Information >>
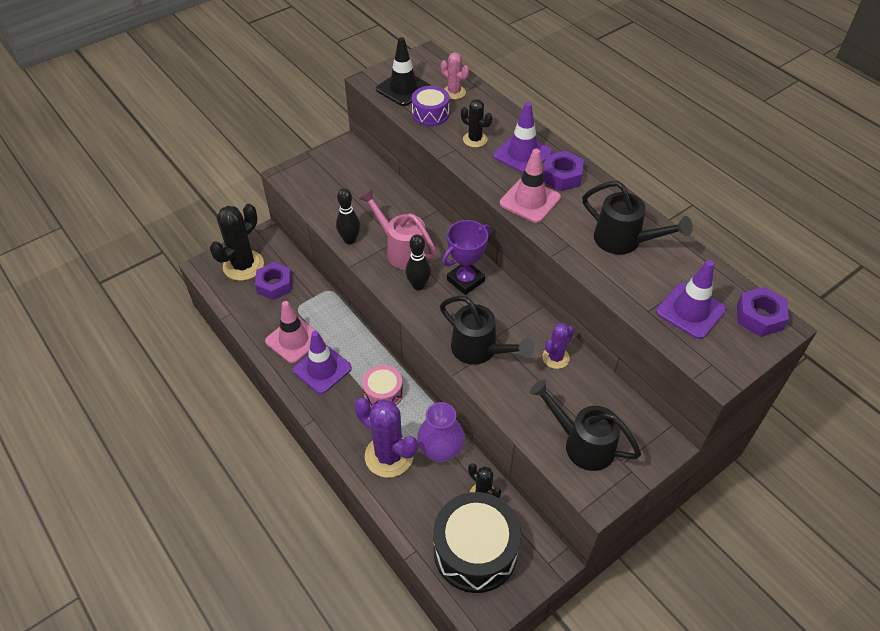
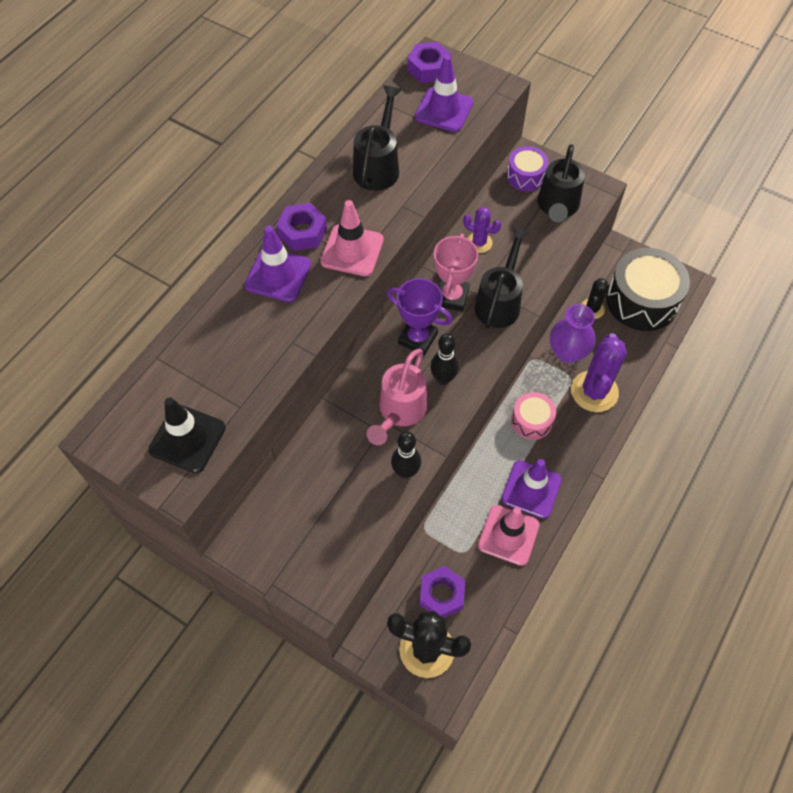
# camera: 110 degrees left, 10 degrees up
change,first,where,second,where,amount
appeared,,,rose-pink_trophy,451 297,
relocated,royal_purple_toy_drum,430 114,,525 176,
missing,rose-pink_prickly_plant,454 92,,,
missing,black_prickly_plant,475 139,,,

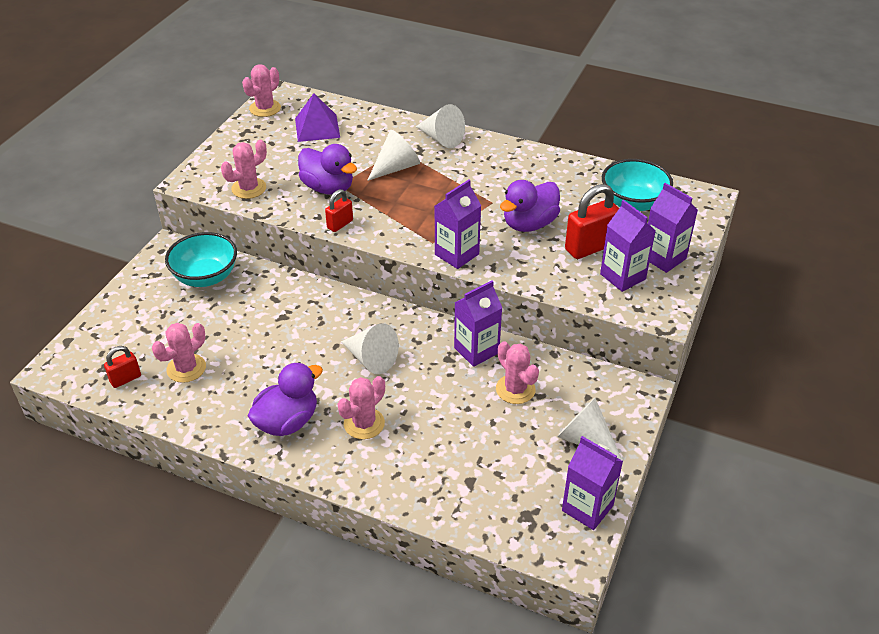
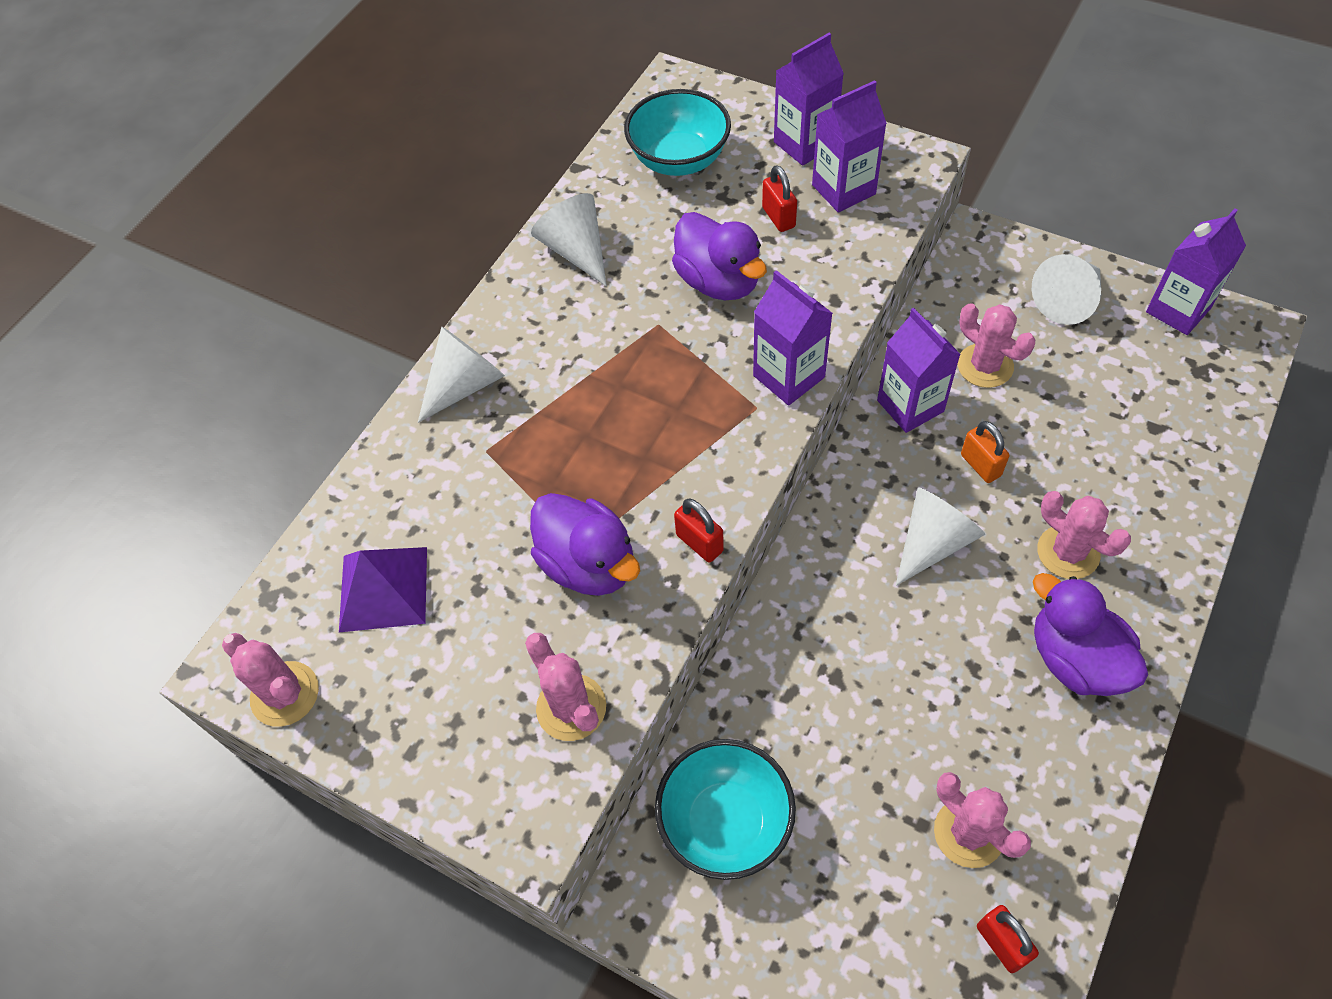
# camera: 80 degrees left, 15 degrees up
change,first,where,second,where,amount
spun,royal_purple_toy_duck,328 188,,588 564,90 degrees clockwise
relocated,snow-white_solid_cone,396 167,,576 250,
size,red_padlock,589 247,,778 217,x0.56
spun,rose-pink_prickly_plant,515 389,,985 366,75 degrees clockwise
appeared,,,bright_orange_padlock,980 465,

Task instructions >> Repeat the listing exactly, pictures excluded.

Written reply >>
# camera: 110 degrees left, 10 degrees up
change,first,where,second,where,amount
appeared,,,rose-pink_trophy,451 297,
relocated,royal_purple_toy_drum,430 114,,525 176,
missing,rose-pink_prickly_plant,454 92,,,
missing,black_prickly_plant,475 139,,,

# camera: 80 degrees left, 15 degrees up
change,first,where,second,where,amount
spun,royal_purple_toy_duck,328 188,,588 564,90 degrees clockwise
relocated,snow-white_solid_cone,396 167,,576 250,
size,red_padlock,589 247,,778 217,x0.56
spun,rose-pink_prickly_plant,515 389,,985 366,75 degrees clockwise
appeared,,,bright_orange_padlock,980 465,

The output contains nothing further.